DATA FOR REVIEW:
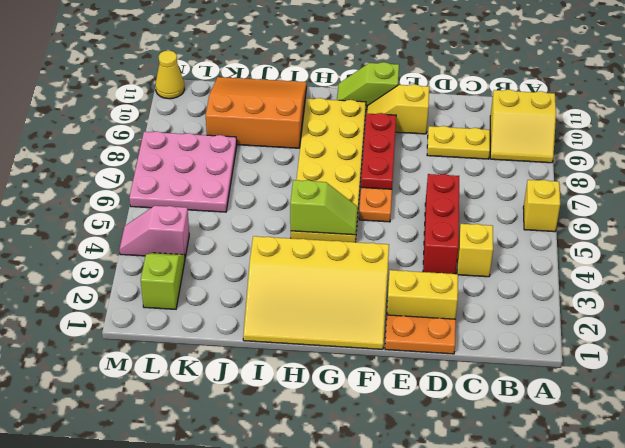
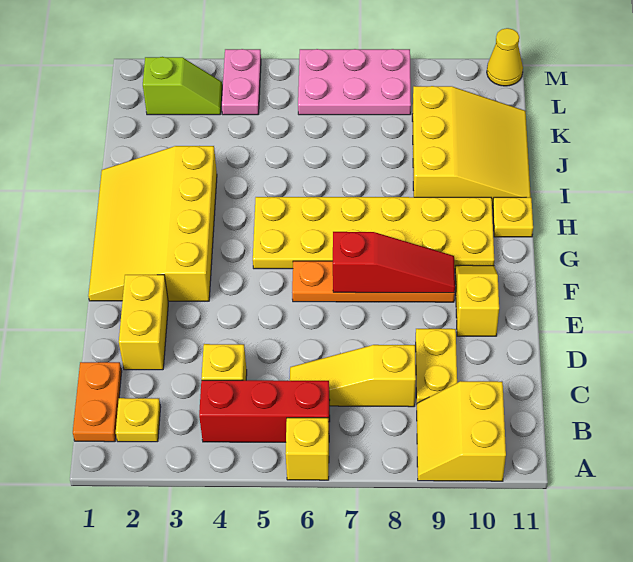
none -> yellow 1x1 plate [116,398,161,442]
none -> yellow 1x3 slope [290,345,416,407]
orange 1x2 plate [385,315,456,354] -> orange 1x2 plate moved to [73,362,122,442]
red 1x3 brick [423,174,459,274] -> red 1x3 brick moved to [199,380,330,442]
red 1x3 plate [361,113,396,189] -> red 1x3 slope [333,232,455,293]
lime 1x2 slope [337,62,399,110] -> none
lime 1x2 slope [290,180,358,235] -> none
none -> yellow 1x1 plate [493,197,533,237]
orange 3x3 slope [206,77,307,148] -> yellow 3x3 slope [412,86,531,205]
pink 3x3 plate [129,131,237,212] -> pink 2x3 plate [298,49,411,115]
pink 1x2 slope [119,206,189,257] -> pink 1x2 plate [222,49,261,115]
...
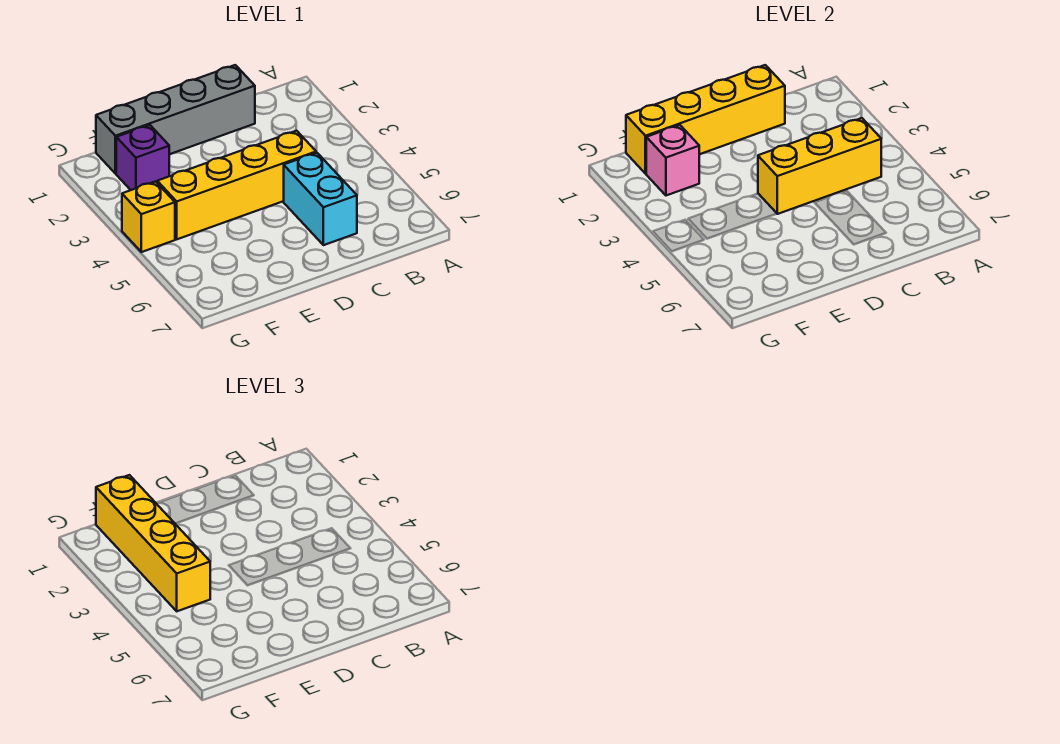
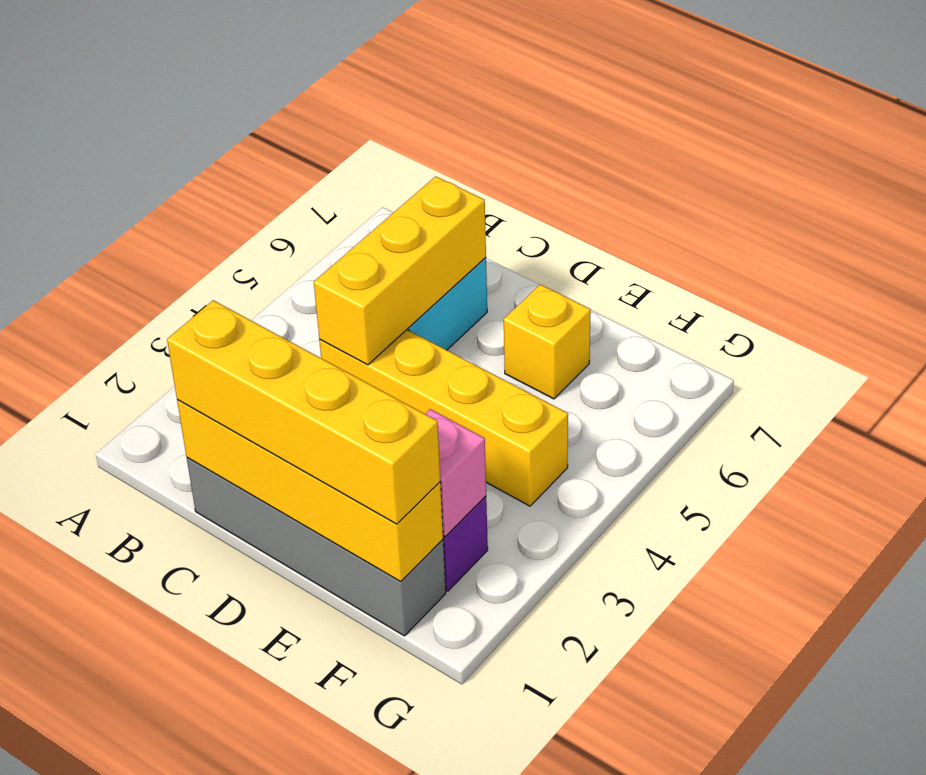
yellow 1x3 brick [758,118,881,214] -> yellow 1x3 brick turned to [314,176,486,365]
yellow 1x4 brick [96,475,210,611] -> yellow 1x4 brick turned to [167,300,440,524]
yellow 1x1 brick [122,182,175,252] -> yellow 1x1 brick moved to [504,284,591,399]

YOUR ASSIGNMENT:
Print the lines above from the one with "none -> yellow 1x3 slope [290,345,416,407]" through the one with "orange 3x3 slope", both included, exactly as written and nothing more.

EXPECTED ANSWER:
none -> yellow 1x3 slope [290,345,416,407]
orange 1x2 plate [385,315,456,354] -> orange 1x2 plate moved to [73,362,122,442]
red 1x3 brick [423,174,459,274] -> red 1x3 brick moved to [199,380,330,442]
red 1x3 plate [361,113,396,189] -> red 1x3 slope [333,232,455,293]
lime 1x2 slope [337,62,399,110] -> none
lime 1x2 slope [290,180,358,235] -> none
none -> yellow 1x1 plate [493,197,533,237]
orange 3x3 slope [206,77,307,148] -> yellow 3x3 slope [412,86,531,205]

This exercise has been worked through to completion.